-- WORK INSTRUCTION --
Note each line in the data holding the string "cylinder" and report it.

####

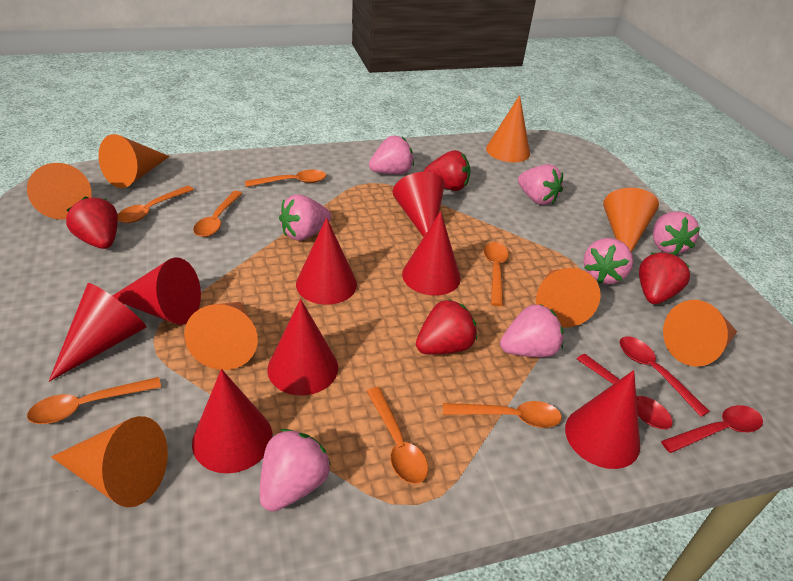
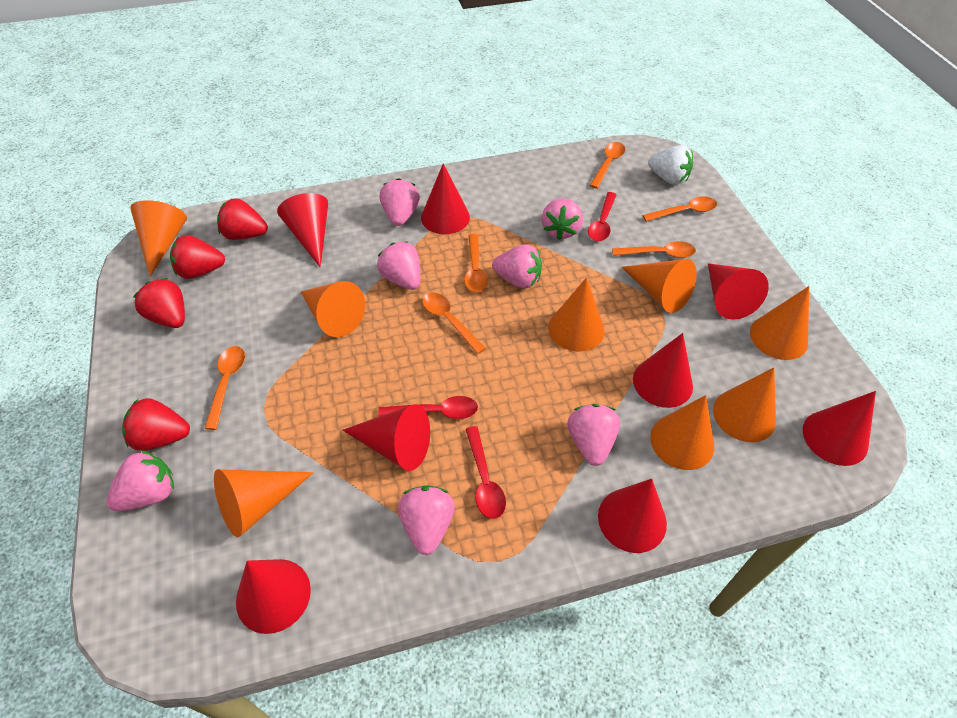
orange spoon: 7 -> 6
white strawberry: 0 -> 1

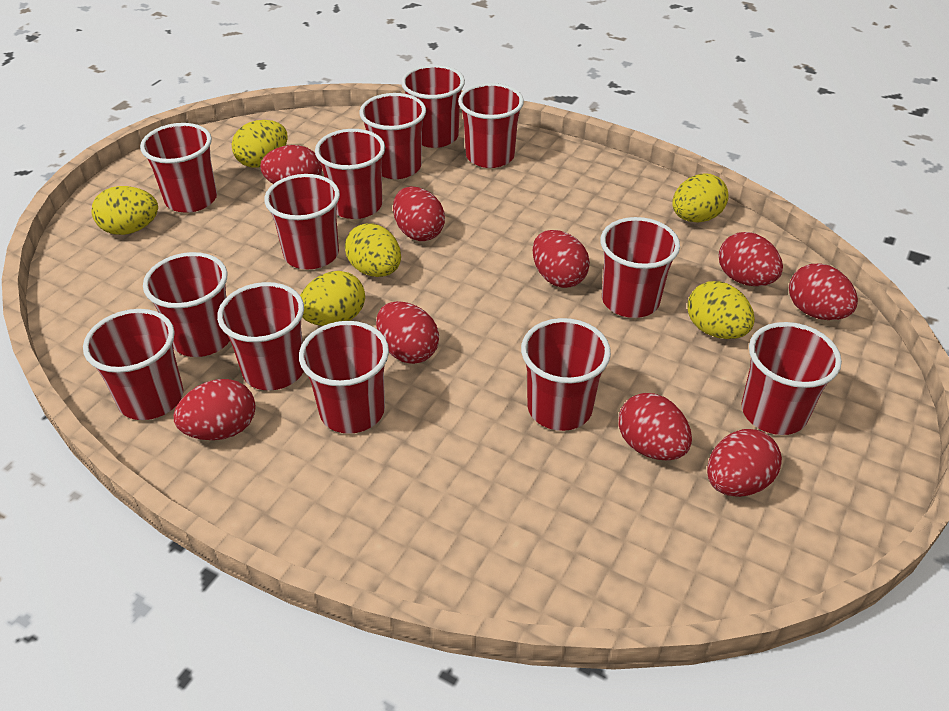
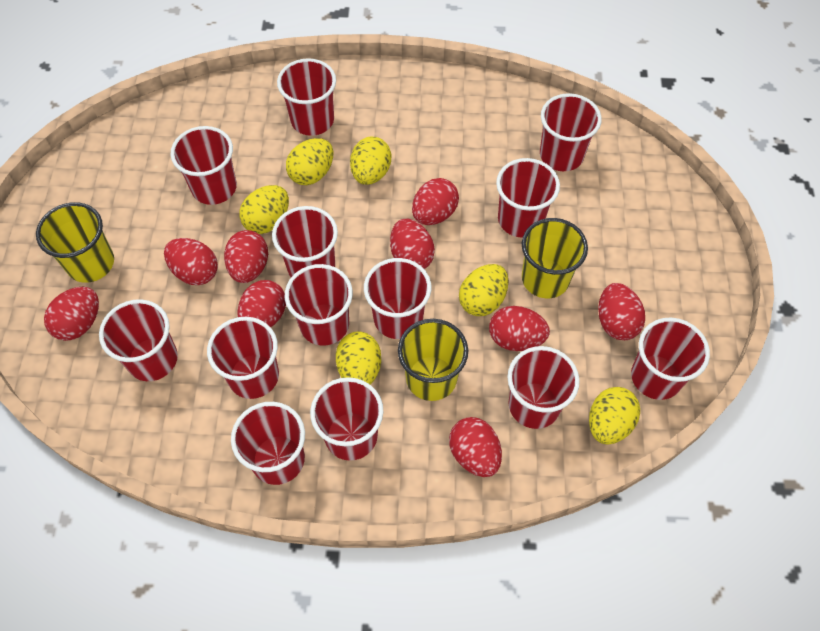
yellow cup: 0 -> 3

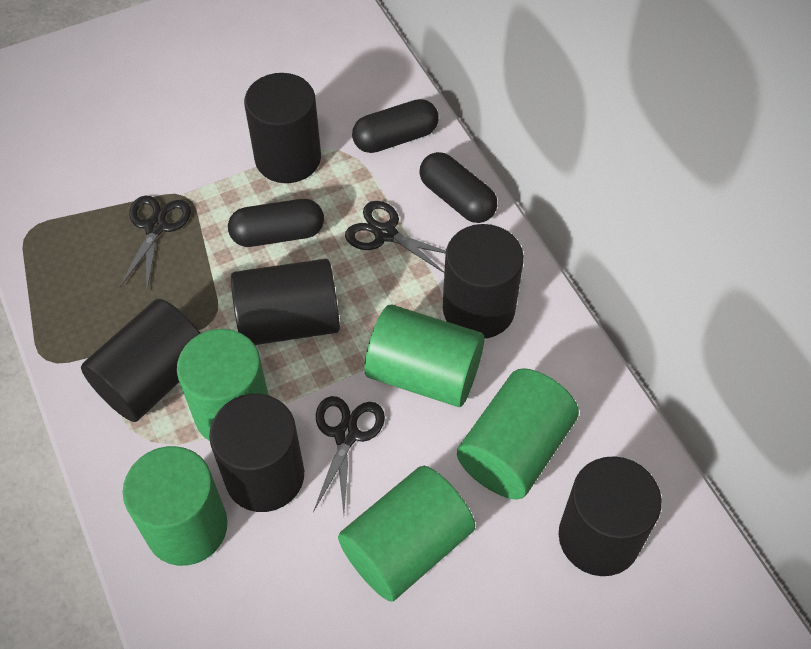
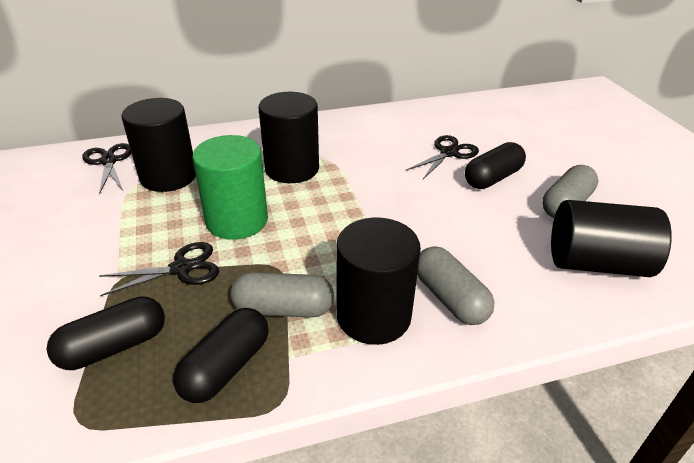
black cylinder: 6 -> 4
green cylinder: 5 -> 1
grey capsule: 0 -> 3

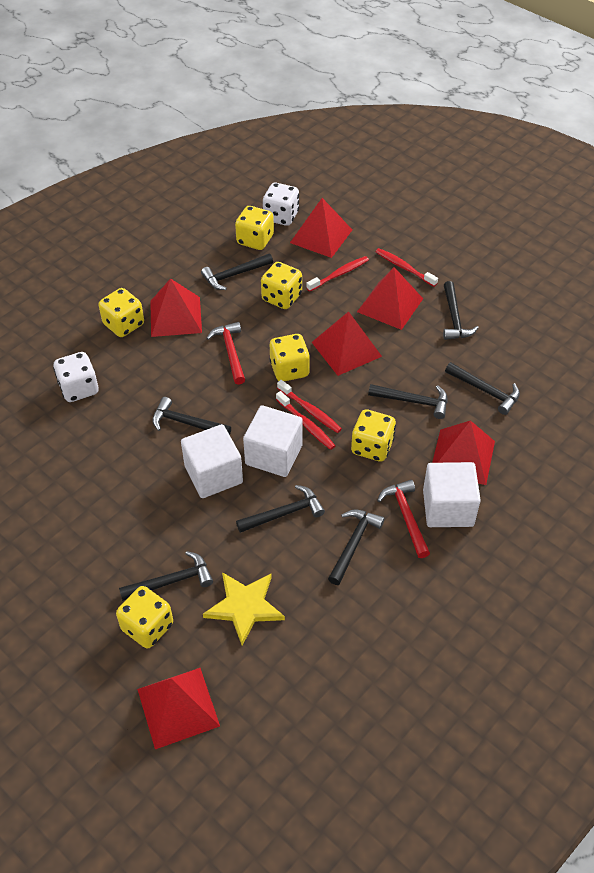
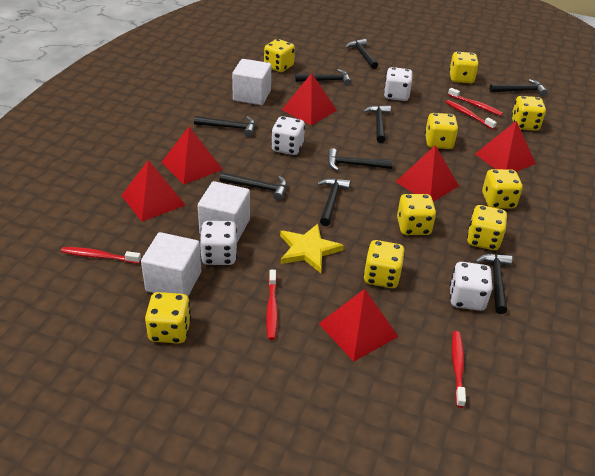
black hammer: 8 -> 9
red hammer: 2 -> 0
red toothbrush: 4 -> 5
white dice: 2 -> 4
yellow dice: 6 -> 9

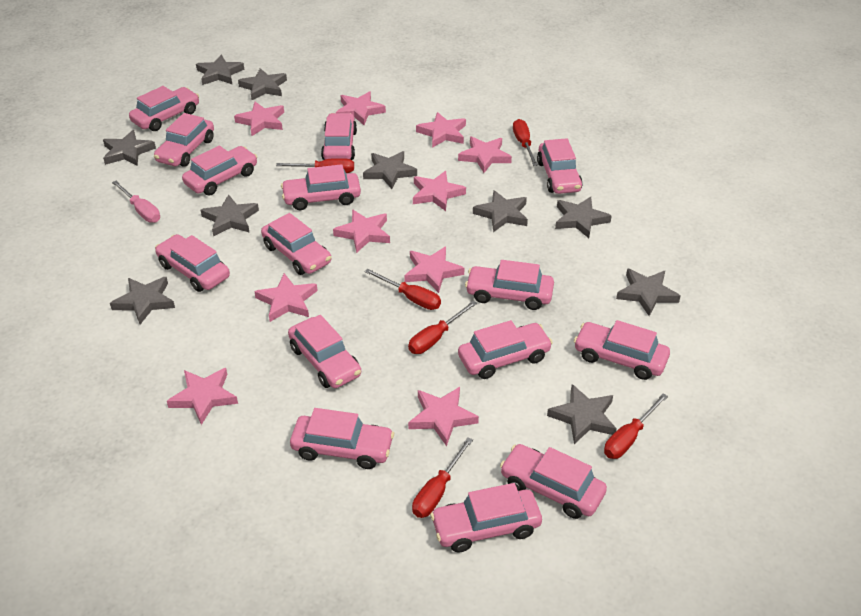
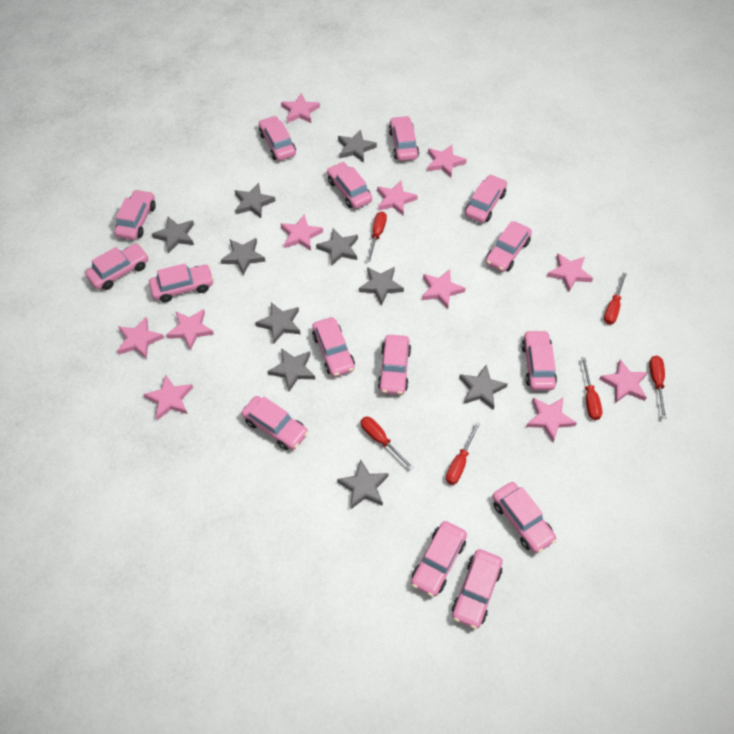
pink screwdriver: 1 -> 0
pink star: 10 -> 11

####

-- TASK SOLUTION --
black cylinder: 6 -> 4
green cylinder: 5 -> 1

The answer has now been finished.